(What the task asks):
Below are some records. Say in a single number how many of their lines include the word "none".

(Information):
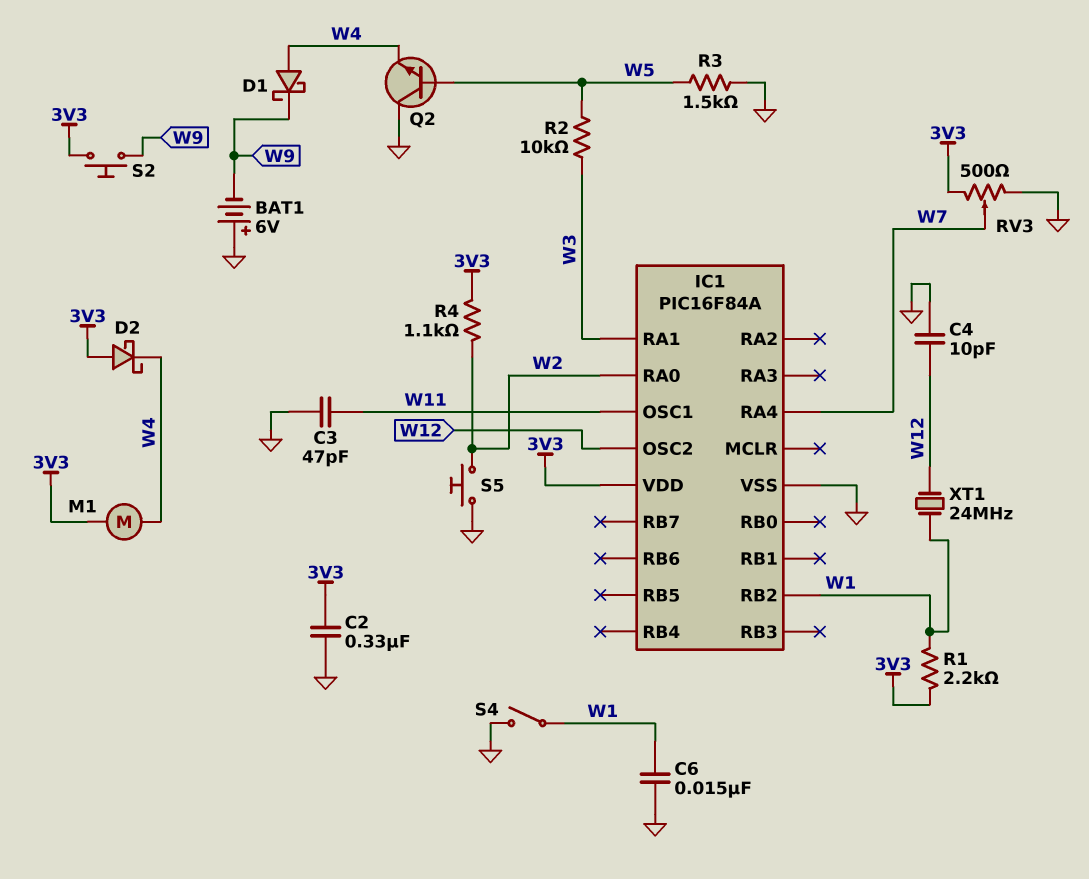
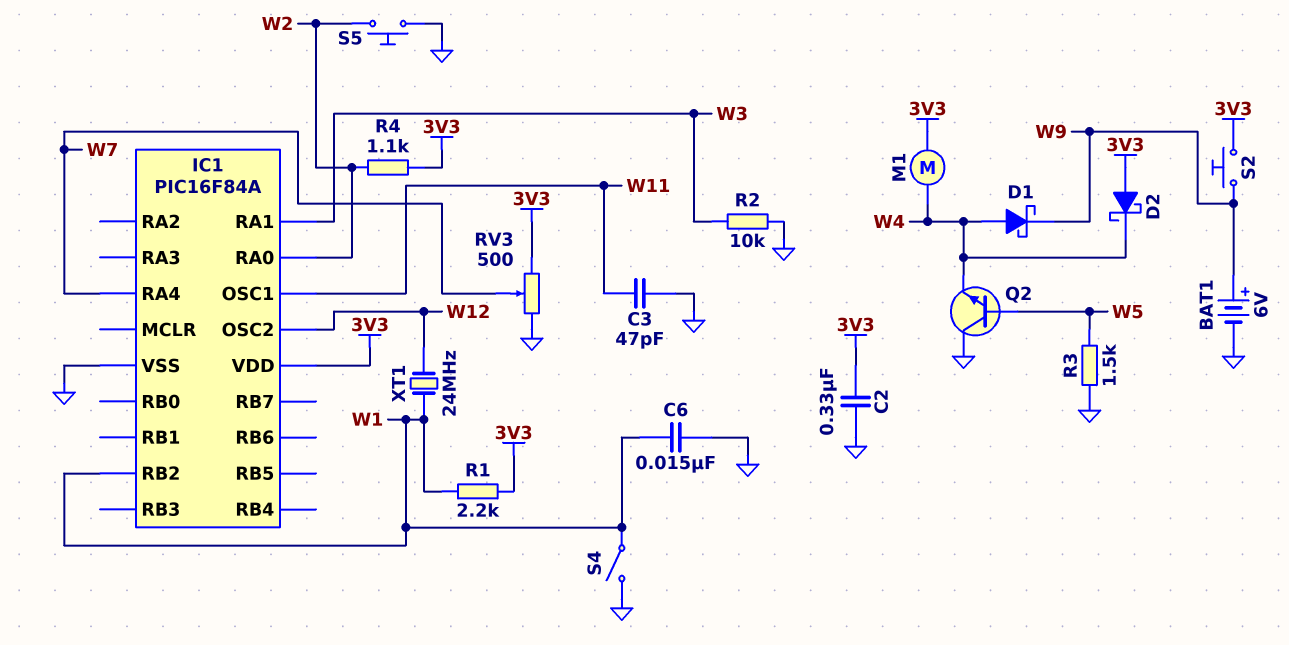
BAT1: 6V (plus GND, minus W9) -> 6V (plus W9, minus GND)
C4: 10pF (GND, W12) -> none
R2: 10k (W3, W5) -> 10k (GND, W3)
...
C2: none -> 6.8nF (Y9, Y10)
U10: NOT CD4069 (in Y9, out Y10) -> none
==
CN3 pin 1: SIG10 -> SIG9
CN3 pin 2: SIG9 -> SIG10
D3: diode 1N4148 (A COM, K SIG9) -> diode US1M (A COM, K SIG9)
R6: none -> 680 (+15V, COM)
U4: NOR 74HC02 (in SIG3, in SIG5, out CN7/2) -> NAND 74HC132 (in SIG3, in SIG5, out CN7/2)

(Answer to the exercise):
4